Content starts
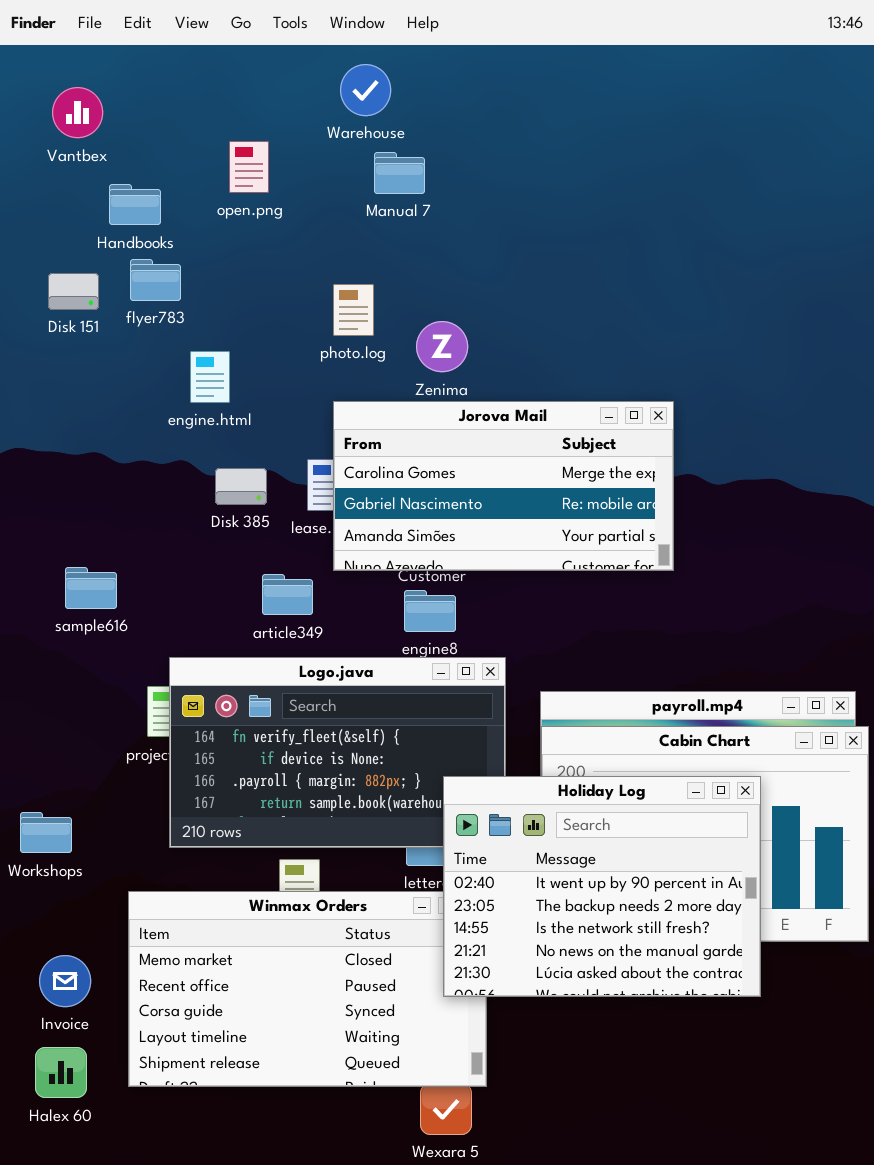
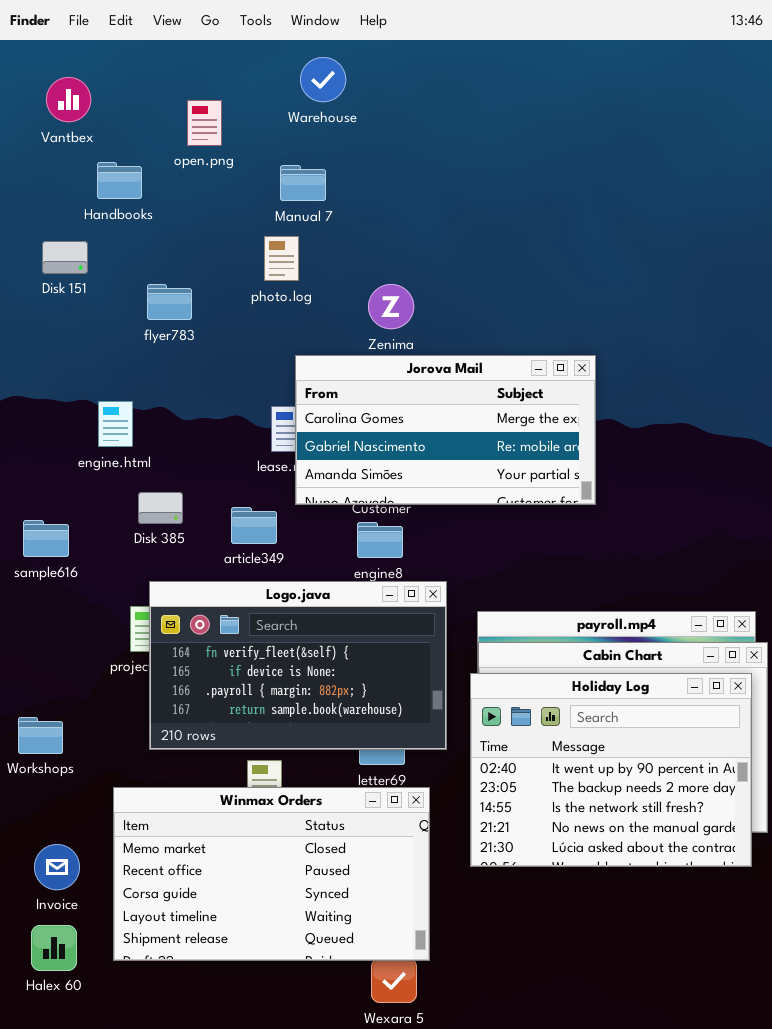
open.png: [229,141,269,193] -> [187,100,222,146], moved
Manual 7: [374,152,425,194] -> [280,165,326,201], moved
flyer783: [130,259,181,301] -> [147,284,192,320], moved
photo.log: [333,284,374,336] -> [264,236,299,281], moved
engine.html: [190,351,230,403] -> [98,401,133,447], moved
Disk 385: [215,468,267,505] -> [138,492,183,524], moved
sample616: [65,567,117,609] -> [23,520,69,557], moved
Holiday Log: [443,776,761,997] -> [470,673,752,867], moved

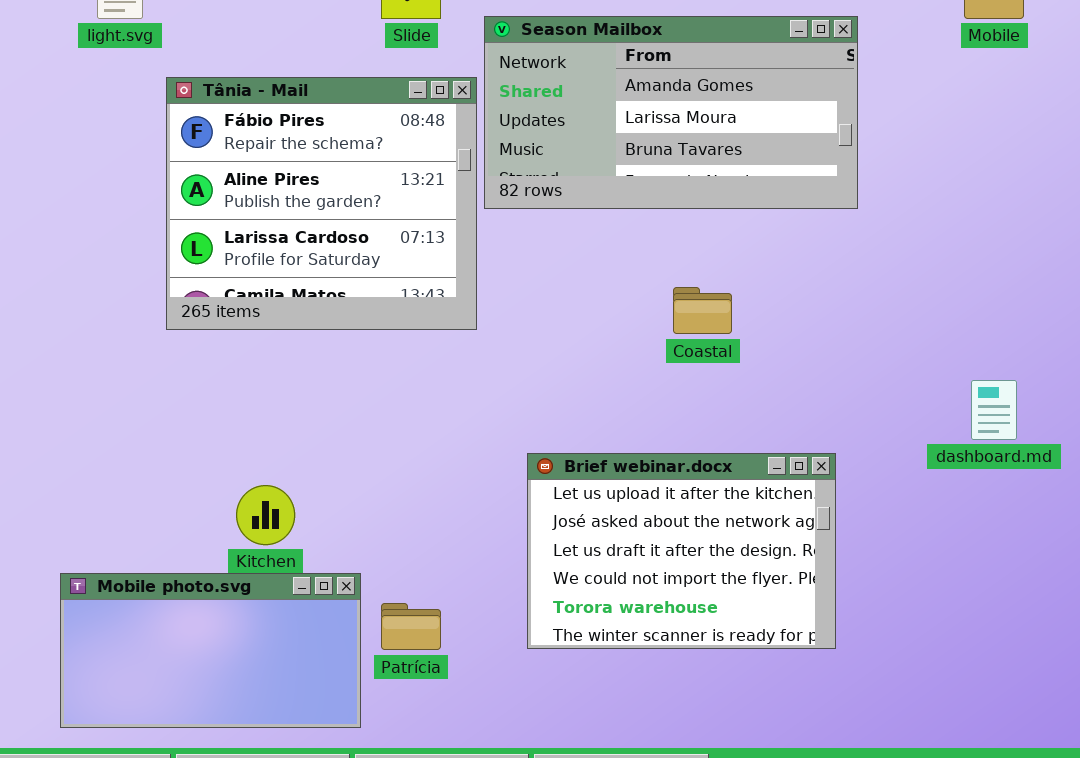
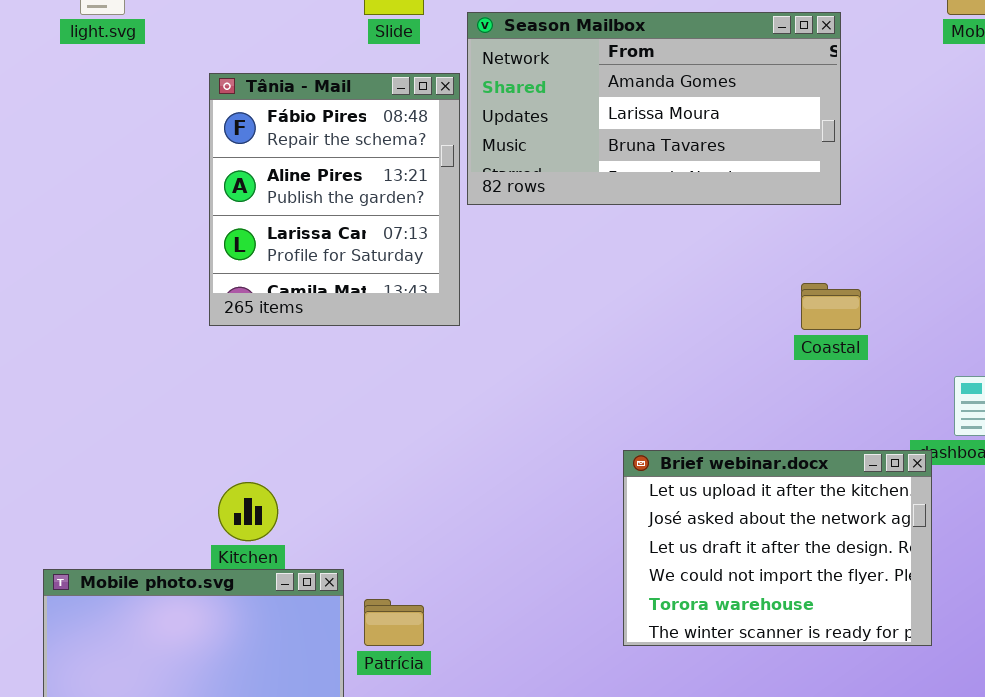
Tânia - Mail: [166,77,477,330] -> [209,73,460,326], resized
Coastal: [673,287,732,334] -> [801,283,861,330], moved
Brief webinar.docx: [527,453,836,649] -> [623,450,932,646], moved

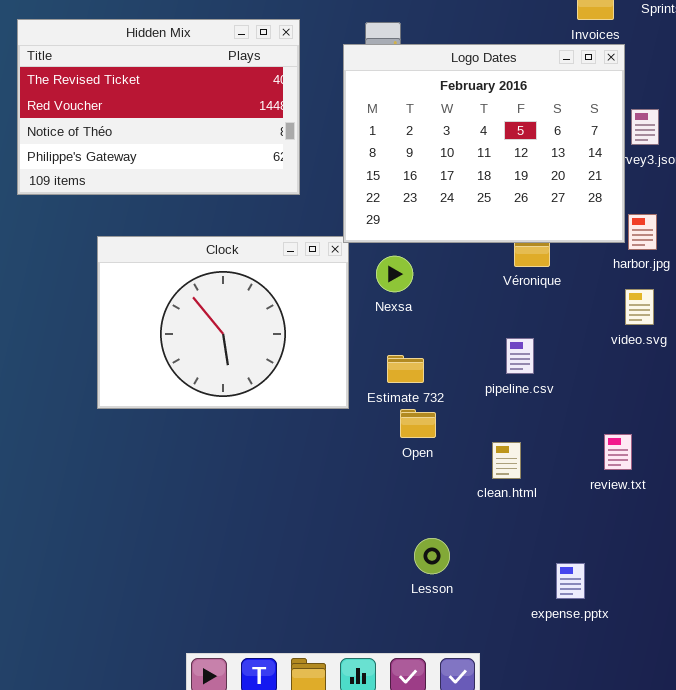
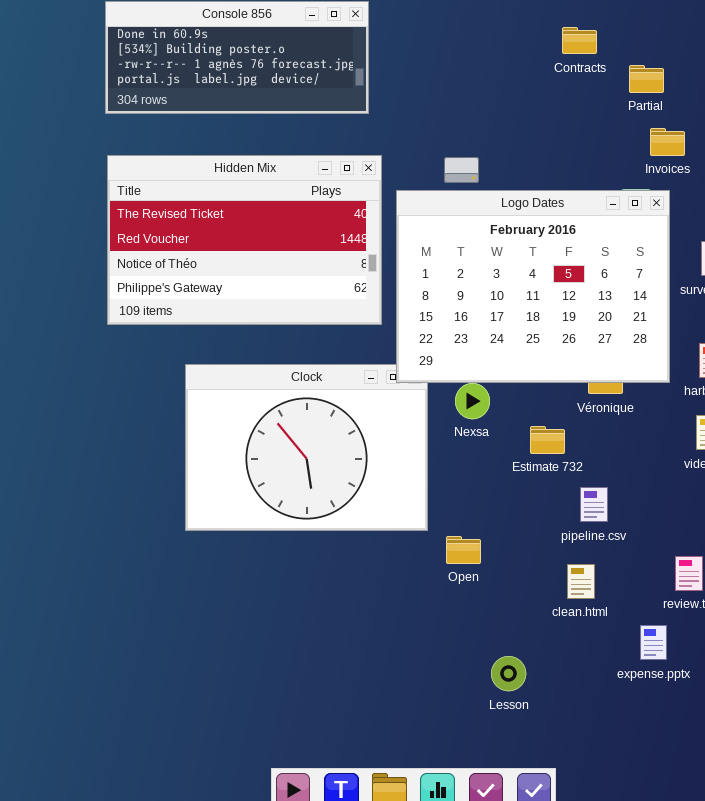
Logo Dates: [343,44,625,243] -> [396,190,670,383], moved
pipeline.csv: [506,338,534,374] -> [580,487,608,522], moved
Estimate 732: [387,355,424,383] -> [530,426,565,454], moved
Open: [400,409,436,438] -> [446,536,481,564], moved
expense.pptx: [556,563,585,599] -> [640,625,667,660], moved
Content ends
Problem
Transcribe every line from the one containing "Coastal: [673,287,732,334] ->" to the end of the listing, exactly and exclusively. Do not carry any picture over.

Response to the task
Coastal: [673,287,732,334] -> [801,283,861,330], moved
Brief webinar.docx: [527,453,836,649] -> [623,450,932,646], moved

Logo Dates: [343,44,625,243] -> [396,190,670,383], moved
pipeline.csv: [506,338,534,374] -> [580,487,608,522], moved
Estimate 732: [387,355,424,383] -> [530,426,565,454], moved
Open: [400,409,436,438] -> [446,536,481,564], moved
expense.pptx: [556,563,585,599] -> [640,625,667,660], moved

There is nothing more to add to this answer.